Data provided
◆ ◆ ◆ ◆

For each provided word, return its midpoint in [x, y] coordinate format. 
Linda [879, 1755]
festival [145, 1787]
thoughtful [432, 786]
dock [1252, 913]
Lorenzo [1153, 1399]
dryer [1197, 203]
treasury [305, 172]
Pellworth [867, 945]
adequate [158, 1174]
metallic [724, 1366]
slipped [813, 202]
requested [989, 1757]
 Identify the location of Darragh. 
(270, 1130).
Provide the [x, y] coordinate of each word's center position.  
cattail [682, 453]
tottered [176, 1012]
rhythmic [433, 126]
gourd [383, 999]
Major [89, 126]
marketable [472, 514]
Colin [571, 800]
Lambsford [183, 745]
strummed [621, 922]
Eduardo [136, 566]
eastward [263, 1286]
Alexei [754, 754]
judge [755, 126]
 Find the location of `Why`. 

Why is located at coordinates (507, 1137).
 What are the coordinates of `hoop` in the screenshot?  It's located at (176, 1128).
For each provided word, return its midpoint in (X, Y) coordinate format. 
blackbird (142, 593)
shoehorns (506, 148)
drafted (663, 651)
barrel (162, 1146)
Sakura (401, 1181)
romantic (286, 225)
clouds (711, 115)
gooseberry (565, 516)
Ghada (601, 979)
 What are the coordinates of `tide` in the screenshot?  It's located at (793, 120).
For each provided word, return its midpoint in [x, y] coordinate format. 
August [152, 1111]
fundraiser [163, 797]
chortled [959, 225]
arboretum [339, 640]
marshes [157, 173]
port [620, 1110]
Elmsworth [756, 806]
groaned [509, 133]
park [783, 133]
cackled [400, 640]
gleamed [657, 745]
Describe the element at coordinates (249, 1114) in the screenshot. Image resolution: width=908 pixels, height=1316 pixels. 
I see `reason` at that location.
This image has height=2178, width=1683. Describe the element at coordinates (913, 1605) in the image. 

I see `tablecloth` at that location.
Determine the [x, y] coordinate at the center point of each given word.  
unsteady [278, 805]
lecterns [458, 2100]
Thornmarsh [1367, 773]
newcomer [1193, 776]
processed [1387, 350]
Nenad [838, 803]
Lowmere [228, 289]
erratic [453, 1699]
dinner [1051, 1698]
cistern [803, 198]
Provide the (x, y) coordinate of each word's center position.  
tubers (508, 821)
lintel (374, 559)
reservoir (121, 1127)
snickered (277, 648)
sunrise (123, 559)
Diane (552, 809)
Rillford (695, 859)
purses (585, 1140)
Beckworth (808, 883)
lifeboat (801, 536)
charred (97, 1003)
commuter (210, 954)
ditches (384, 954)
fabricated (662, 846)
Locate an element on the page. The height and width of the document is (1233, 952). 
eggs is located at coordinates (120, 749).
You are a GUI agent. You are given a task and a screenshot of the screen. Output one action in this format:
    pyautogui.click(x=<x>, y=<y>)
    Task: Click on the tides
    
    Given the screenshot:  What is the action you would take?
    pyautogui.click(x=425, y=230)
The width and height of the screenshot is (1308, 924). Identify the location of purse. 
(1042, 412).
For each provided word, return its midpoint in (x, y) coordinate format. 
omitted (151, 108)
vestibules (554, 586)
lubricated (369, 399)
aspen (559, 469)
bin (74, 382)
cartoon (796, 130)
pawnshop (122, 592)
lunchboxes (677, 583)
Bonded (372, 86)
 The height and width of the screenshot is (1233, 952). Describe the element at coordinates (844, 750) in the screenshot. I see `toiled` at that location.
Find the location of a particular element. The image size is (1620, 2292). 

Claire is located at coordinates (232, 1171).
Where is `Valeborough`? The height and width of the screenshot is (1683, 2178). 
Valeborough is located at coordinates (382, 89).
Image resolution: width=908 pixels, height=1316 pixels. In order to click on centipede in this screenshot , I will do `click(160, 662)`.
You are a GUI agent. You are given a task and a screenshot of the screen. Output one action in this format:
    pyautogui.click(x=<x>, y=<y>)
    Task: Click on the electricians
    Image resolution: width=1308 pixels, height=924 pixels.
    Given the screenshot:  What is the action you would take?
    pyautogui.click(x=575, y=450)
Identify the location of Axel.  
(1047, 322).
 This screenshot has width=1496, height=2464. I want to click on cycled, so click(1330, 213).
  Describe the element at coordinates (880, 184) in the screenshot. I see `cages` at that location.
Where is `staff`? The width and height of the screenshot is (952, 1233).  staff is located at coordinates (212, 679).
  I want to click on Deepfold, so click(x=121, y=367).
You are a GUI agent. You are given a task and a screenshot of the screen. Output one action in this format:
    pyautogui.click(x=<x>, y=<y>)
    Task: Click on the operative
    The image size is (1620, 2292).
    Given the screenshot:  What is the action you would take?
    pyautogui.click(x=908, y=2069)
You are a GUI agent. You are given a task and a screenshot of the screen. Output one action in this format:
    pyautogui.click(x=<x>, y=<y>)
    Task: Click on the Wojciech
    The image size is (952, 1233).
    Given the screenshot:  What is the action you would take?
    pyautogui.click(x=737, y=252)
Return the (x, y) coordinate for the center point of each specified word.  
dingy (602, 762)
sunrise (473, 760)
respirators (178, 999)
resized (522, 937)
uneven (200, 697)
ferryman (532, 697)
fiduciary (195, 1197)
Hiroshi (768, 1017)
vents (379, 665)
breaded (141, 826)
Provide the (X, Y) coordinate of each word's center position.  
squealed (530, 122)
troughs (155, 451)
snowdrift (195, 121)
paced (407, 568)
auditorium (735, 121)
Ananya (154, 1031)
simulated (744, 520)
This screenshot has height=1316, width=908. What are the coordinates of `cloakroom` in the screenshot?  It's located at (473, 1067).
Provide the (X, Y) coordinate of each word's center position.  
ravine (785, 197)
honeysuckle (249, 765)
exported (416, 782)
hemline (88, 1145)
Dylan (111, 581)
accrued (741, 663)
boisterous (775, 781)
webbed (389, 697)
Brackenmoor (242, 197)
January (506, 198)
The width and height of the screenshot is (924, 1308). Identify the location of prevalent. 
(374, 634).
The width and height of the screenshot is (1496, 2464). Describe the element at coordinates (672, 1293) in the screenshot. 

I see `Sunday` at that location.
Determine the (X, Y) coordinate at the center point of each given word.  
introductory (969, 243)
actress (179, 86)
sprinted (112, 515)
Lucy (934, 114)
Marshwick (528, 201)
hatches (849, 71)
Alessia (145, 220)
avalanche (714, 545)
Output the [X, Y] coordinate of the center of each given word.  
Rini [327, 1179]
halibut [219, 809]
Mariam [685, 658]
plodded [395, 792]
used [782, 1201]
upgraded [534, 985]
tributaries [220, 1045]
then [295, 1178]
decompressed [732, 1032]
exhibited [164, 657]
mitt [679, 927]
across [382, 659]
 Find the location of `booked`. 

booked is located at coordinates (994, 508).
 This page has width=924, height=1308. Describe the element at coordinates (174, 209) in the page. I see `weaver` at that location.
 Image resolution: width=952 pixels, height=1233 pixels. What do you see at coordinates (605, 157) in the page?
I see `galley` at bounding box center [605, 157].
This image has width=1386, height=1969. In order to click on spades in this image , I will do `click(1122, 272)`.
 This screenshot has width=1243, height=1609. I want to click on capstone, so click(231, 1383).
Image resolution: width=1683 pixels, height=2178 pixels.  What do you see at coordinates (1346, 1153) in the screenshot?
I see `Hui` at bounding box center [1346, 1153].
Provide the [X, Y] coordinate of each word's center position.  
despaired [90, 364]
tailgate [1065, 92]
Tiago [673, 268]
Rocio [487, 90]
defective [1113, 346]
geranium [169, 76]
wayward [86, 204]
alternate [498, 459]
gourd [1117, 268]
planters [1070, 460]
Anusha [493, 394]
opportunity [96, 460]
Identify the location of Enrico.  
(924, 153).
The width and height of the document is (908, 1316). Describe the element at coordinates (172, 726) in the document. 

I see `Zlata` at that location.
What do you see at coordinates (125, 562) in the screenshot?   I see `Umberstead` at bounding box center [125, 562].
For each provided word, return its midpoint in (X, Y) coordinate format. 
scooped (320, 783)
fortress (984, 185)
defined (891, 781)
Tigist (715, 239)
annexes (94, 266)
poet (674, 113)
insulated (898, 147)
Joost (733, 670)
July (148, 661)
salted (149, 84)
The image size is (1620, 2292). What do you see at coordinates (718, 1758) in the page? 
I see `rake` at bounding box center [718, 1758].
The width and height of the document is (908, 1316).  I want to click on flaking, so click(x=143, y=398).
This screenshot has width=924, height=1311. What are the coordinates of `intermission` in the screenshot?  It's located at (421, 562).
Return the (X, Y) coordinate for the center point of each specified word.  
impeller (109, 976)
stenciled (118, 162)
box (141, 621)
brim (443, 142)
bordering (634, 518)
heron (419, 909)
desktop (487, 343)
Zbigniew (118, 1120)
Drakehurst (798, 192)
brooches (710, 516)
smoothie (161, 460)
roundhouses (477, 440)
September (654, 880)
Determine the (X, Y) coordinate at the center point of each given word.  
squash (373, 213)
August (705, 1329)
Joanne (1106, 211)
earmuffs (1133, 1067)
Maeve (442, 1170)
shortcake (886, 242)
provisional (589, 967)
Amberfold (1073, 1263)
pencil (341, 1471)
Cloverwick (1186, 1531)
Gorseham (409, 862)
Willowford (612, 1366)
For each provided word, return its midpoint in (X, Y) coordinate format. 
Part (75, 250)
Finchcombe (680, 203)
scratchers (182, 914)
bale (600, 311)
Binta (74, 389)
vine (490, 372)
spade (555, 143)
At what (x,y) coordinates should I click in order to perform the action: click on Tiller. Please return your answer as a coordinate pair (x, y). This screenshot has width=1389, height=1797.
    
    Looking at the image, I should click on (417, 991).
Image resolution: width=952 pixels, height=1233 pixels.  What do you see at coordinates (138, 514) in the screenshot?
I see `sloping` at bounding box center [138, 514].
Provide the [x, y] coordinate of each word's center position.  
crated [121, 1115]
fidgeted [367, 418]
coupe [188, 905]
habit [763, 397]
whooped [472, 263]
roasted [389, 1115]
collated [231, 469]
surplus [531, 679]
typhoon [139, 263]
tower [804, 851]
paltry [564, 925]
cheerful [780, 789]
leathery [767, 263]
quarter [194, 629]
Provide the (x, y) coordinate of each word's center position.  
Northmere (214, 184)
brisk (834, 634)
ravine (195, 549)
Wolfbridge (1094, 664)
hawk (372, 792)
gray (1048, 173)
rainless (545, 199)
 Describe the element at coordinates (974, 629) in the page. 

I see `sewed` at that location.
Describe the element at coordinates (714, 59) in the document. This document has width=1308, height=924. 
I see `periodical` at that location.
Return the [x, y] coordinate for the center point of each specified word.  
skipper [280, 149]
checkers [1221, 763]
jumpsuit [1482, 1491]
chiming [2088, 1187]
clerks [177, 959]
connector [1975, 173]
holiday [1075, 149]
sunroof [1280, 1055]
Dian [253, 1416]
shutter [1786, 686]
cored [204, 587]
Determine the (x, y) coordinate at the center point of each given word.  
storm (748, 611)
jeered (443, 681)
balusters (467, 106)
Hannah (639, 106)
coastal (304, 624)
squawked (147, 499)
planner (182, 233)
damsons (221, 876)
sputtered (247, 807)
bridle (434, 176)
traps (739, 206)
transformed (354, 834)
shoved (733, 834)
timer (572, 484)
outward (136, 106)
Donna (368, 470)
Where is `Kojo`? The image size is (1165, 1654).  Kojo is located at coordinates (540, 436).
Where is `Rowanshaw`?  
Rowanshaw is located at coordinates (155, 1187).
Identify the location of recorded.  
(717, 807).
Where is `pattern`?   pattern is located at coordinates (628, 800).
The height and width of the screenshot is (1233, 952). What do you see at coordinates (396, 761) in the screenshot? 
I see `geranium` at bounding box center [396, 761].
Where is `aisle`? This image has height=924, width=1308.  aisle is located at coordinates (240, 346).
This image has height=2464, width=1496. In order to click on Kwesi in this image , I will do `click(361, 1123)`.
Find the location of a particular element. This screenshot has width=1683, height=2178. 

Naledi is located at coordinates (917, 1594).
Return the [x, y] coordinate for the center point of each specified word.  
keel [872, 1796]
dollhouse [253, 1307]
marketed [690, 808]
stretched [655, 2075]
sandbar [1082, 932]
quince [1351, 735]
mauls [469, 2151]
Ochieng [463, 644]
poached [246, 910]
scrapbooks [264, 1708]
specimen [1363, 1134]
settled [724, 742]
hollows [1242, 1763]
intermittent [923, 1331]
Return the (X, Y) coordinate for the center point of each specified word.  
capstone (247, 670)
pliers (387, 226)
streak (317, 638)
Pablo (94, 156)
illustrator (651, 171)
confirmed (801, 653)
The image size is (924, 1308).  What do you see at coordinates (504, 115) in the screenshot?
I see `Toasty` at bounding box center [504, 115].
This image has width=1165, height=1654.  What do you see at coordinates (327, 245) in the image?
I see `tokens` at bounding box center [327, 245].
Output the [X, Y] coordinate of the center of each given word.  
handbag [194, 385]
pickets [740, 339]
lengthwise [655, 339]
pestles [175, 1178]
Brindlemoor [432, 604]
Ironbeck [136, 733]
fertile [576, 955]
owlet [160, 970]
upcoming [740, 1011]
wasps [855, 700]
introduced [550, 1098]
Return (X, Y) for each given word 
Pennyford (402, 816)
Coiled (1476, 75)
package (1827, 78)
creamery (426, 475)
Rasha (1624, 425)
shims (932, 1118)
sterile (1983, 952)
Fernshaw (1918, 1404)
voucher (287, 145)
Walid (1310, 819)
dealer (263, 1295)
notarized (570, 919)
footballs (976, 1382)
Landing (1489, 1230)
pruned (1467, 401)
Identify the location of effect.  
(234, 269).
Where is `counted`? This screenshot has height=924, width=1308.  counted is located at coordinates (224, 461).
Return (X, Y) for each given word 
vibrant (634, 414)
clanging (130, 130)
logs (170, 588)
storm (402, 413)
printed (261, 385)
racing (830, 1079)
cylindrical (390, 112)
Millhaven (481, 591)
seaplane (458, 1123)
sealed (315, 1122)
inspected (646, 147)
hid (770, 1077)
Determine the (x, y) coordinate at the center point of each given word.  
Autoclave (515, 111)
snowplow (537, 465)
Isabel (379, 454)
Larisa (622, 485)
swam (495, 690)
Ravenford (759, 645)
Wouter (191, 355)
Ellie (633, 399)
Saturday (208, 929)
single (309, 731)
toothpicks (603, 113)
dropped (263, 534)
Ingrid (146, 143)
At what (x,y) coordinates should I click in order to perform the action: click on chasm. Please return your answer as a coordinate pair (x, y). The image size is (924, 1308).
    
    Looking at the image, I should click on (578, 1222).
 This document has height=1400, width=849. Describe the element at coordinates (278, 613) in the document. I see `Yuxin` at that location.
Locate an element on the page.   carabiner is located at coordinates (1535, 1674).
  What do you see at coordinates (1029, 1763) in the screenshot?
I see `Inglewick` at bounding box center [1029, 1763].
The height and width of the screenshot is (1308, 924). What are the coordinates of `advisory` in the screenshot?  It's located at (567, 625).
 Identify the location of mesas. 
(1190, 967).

◆ ◆ ◆ ◆

Exercise goal
Begin at the start of the records above and continue through the line with "Major [89, 126]". Write out those lines again, requests included, and offset every coordinate number in the answers by adding 10 to it.

Response for this exercise
For each provided word, return its midpoint in [x, y] coordinate format. 
Linda [889, 1765]
festival [155, 1797]
thoughtful [442, 796]
dock [1262, 923]
Lorenzo [1163, 1409]
dryer [1207, 213]
treasury [315, 182]
Pellworth [877, 955]
adequate [168, 1184]
metallic [734, 1376]
slipped [823, 212]
requested [999, 1767]
 Identify the location of Darragh. 
(280, 1140).
Provide the [x, y] coordinate of each word's center position.  
cattail [692, 463]
tottered [186, 1022]
rhythmic [443, 136]
gourd [393, 1009]
Major [99, 136]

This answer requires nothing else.